_Exercise instructions_
Please find every line of the listing below where "orange" occurs and copy it.

-- Extracted entries follows --

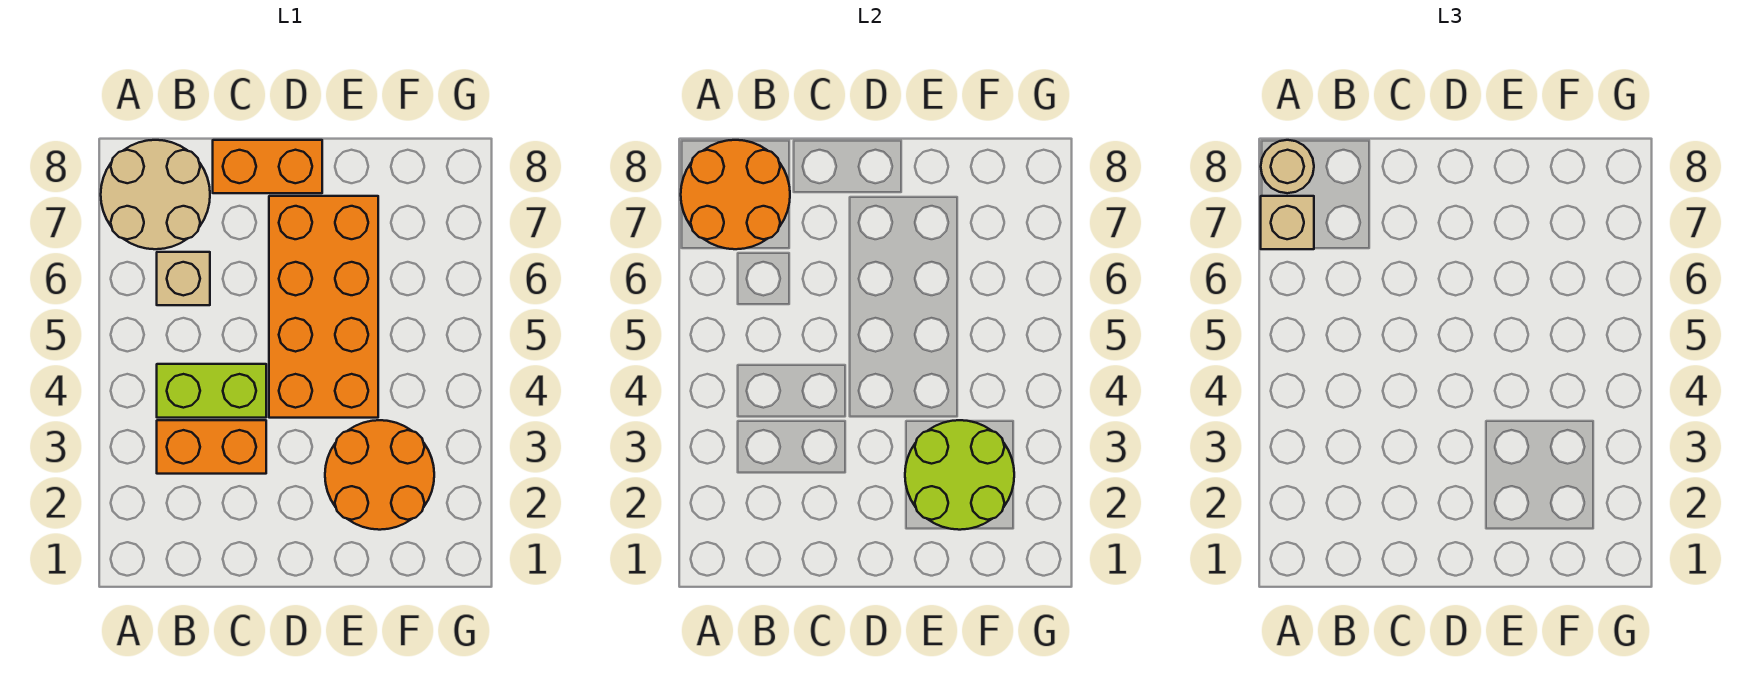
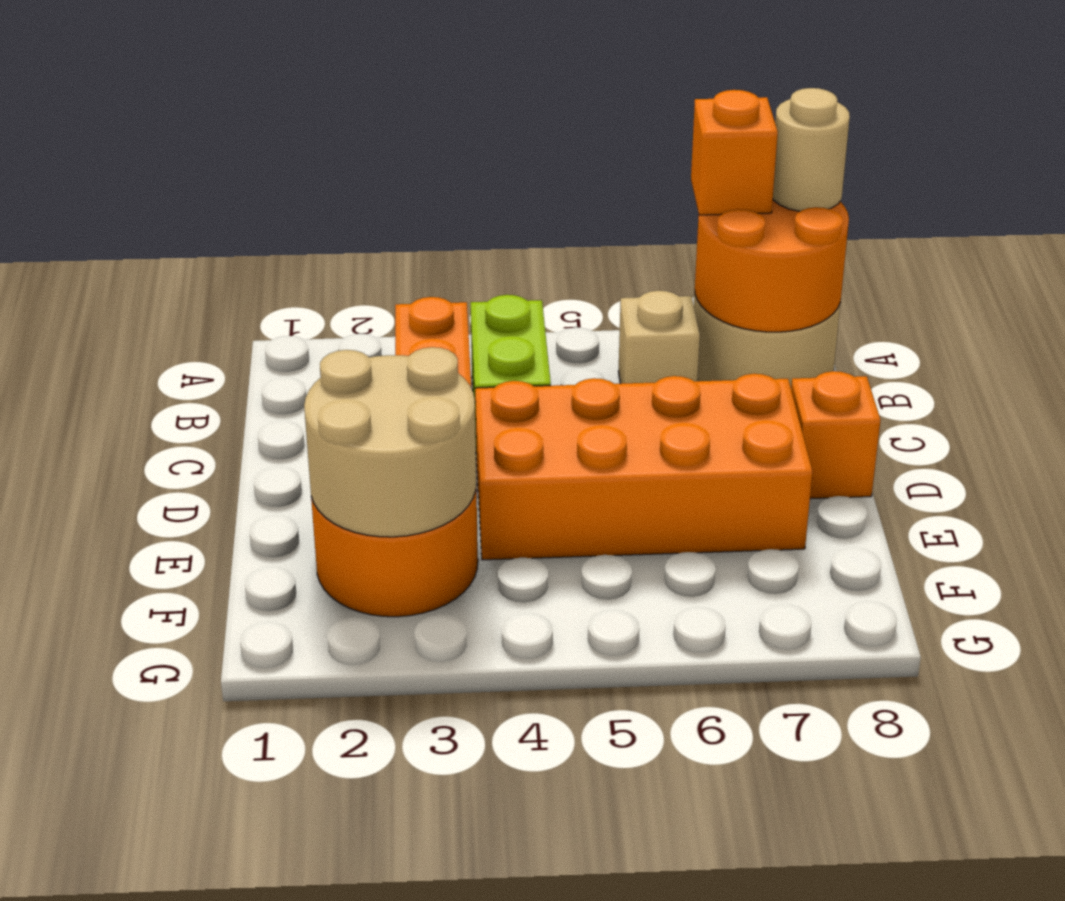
tan brick A7 level 3 -> orange brick A7 level 3
orange brick C8:D8 level 1 -> orange brick D8 level 1
lime round brick E2:F3 level 2 -> tan round brick E2:F3 level 2

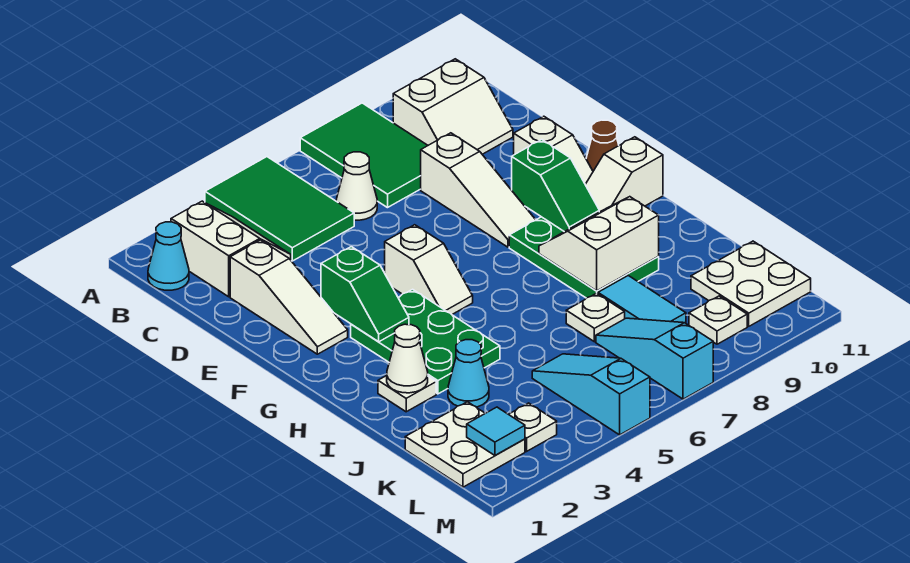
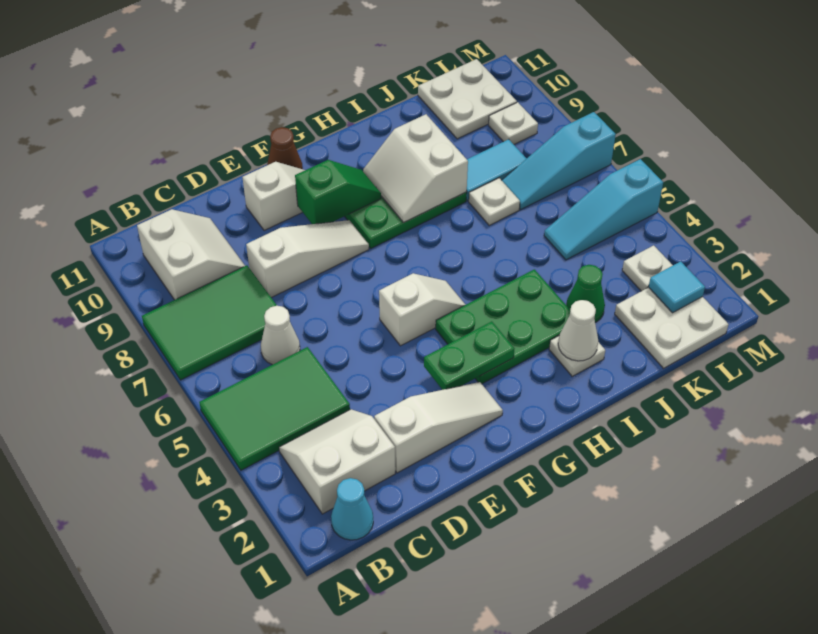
green slope F3:G3 level 2 top F -> green plate F3:G3 level 2
white slope G10:G11 level 1 top 11 -> none
cyan cone J3 level 1 -> green cone J3 level 1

-- Extracted entries concluded --

_Exercise solution_
tan brick A7 level 3 -> orange brick A7 level 3
orange brick C8:D8 level 1 -> orange brick D8 level 1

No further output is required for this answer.